__EXTRACTED ENTRIES__.
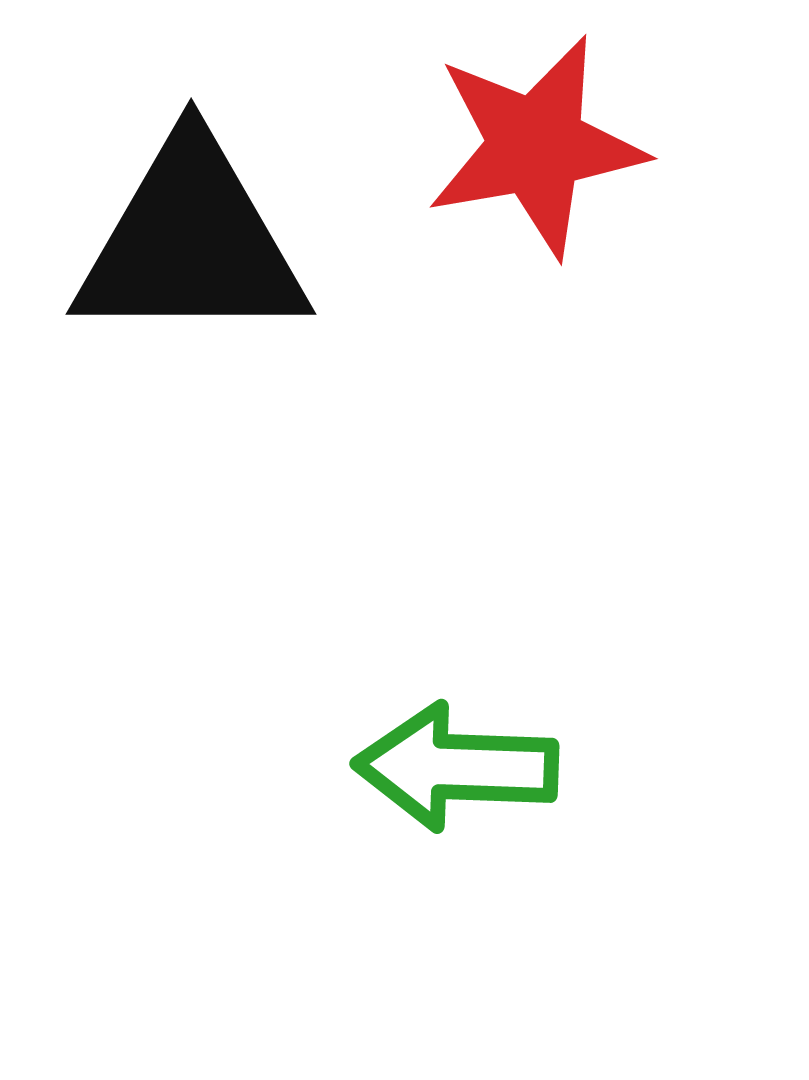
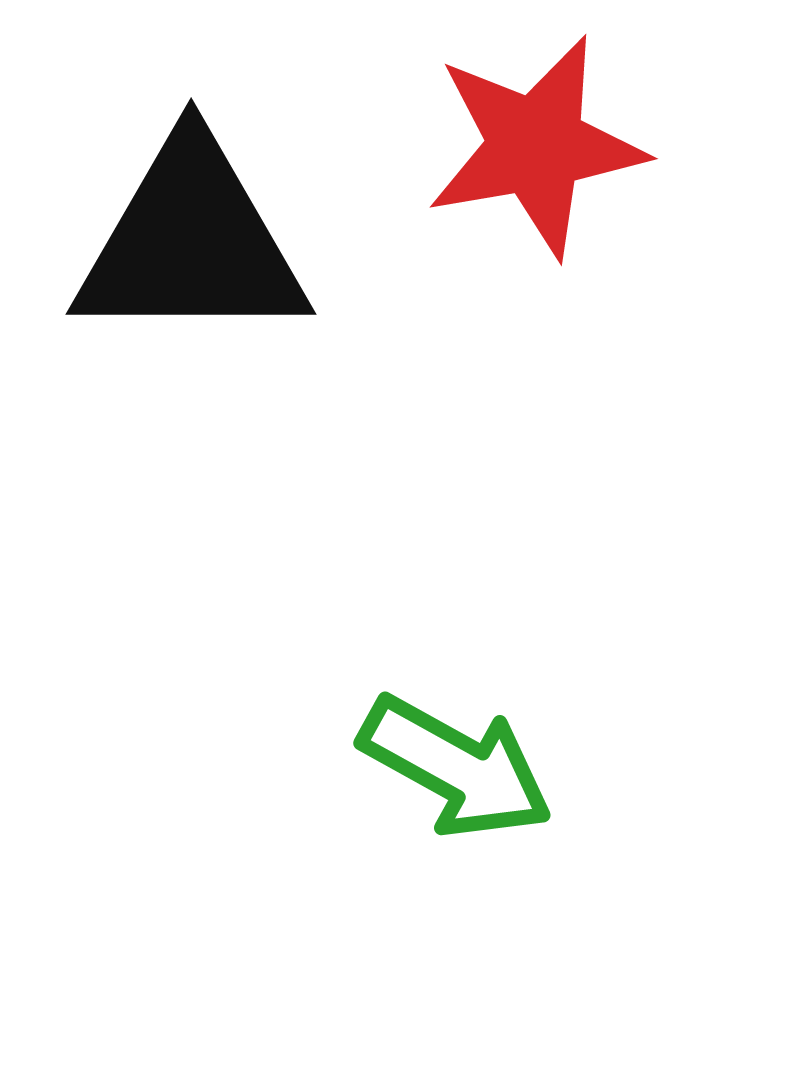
green arrow: rotated 153 degrees counterclockwise
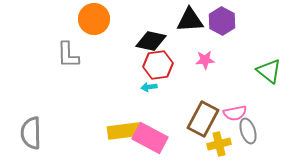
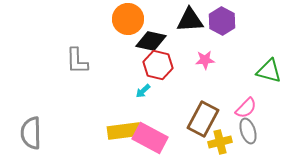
orange circle: moved 34 px right
gray L-shape: moved 9 px right, 6 px down
red hexagon: rotated 20 degrees clockwise
green triangle: rotated 24 degrees counterclockwise
cyan arrow: moved 6 px left, 4 px down; rotated 35 degrees counterclockwise
pink semicircle: moved 11 px right, 5 px up; rotated 35 degrees counterclockwise
yellow cross: moved 1 px right, 2 px up
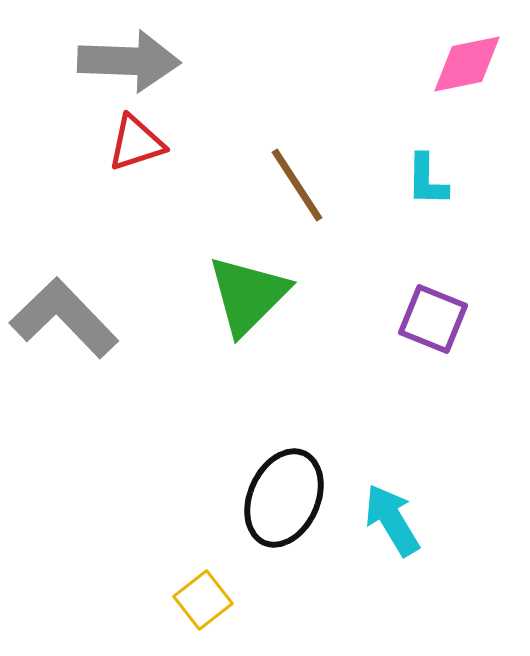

__YOUR INSTRUCTIONS__. Quote the records in full and exactly; skip any image.

__REPLY TO THE EXERCISE__.
green arrow: rotated 153 degrees counterclockwise
orange circle: moved 34 px right
gray L-shape: moved 9 px right, 6 px down
red hexagon: rotated 20 degrees clockwise
green triangle: rotated 24 degrees counterclockwise
cyan arrow: moved 6 px left, 4 px down; rotated 35 degrees counterclockwise
pink semicircle: moved 11 px right, 5 px up; rotated 35 degrees counterclockwise
yellow cross: moved 1 px right, 2 px up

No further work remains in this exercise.